▶ _Scene comparison data_

↓↓↓

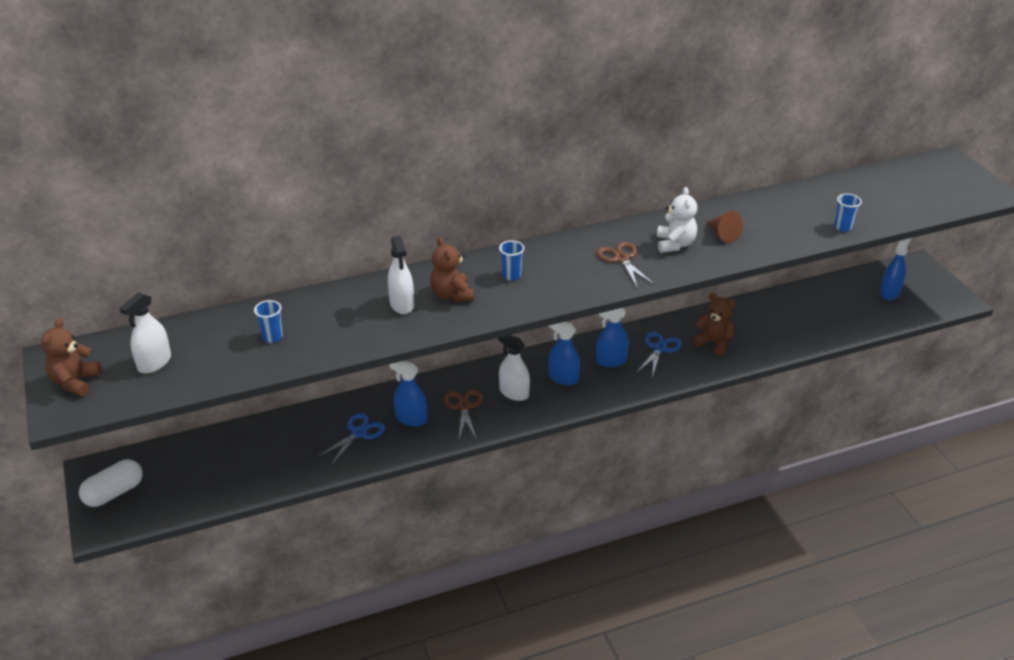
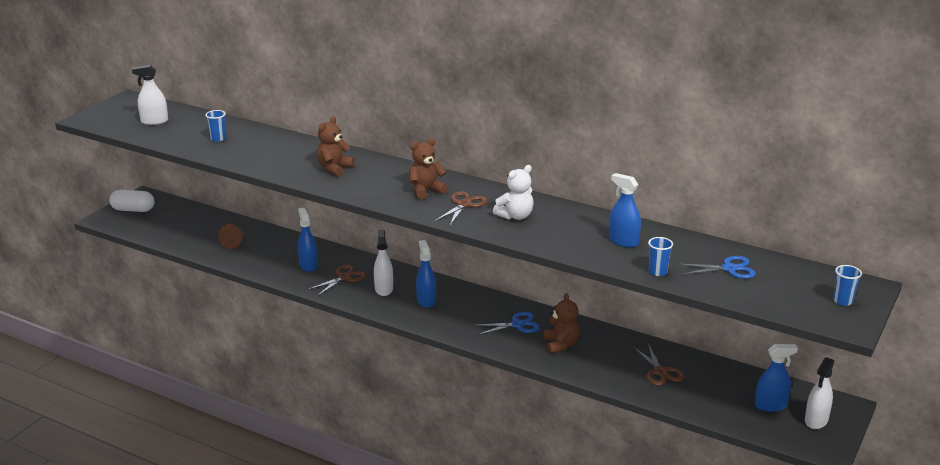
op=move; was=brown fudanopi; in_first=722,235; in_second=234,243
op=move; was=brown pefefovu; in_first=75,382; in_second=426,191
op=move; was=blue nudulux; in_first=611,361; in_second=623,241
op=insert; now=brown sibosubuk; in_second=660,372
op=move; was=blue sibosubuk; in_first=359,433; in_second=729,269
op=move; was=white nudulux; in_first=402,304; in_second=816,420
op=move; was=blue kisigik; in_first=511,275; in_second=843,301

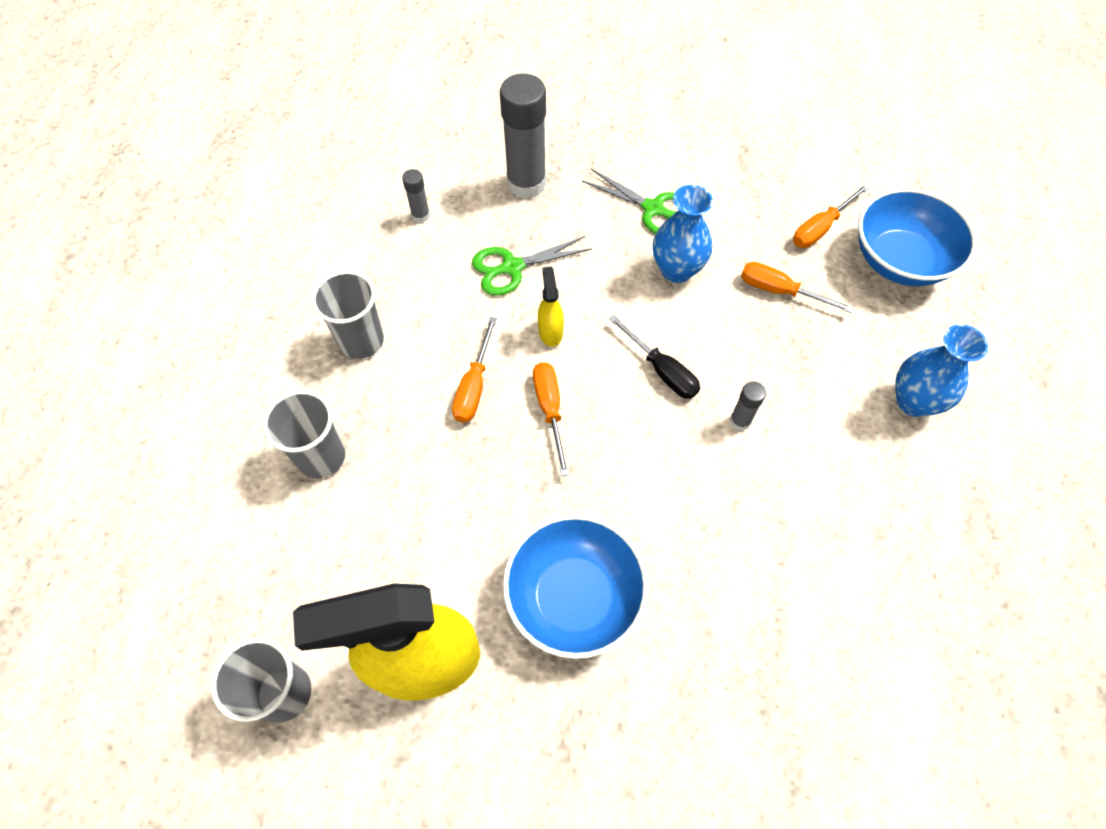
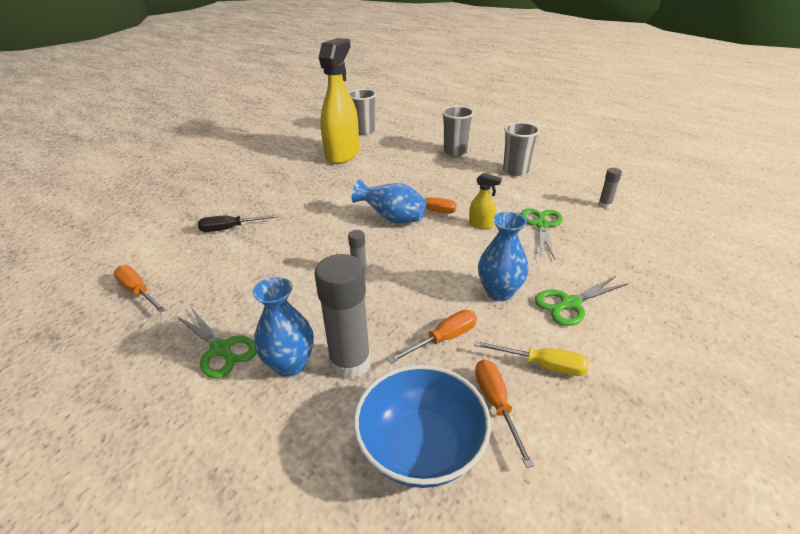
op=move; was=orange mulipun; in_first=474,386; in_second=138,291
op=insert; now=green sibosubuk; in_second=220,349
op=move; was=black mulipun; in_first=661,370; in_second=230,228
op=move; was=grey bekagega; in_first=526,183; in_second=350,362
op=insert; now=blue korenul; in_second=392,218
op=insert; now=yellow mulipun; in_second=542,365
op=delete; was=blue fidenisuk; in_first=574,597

↑↑↑

▶ _The task_
What is needed is an exact reproduction of the data, pictures excluded.

▶ _Task solution_
op=move; was=brown fudanopi; in_first=722,235; in_second=234,243
op=move; was=brown pefefovu; in_first=75,382; in_second=426,191
op=move; was=blue nudulux; in_first=611,361; in_second=623,241
op=insert; now=brown sibosubuk; in_second=660,372
op=move; was=blue sibosubuk; in_first=359,433; in_second=729,269
op=move; was=white nudulux; in_first=402,304; in_second=816,420
op=move; was=blue kisigik; in_first=511,275; in_second=843,301

op=move; was=orange mulipun; in_first=474,386; in_second=138,291
op=insert; now=green sibosubuk; in_second=220,349
op=move; was=black mulipun; in_first=661,370; in_second=230,228
op=move; was=grey bekagega; in_first=526,183; in_second=350,362
op=insert; now=blue korenul; in_second=392,218
op=insert; now=yellow mulipun; in_second=542,365
op=delete; was=blue fidenisuk; in_first=574,597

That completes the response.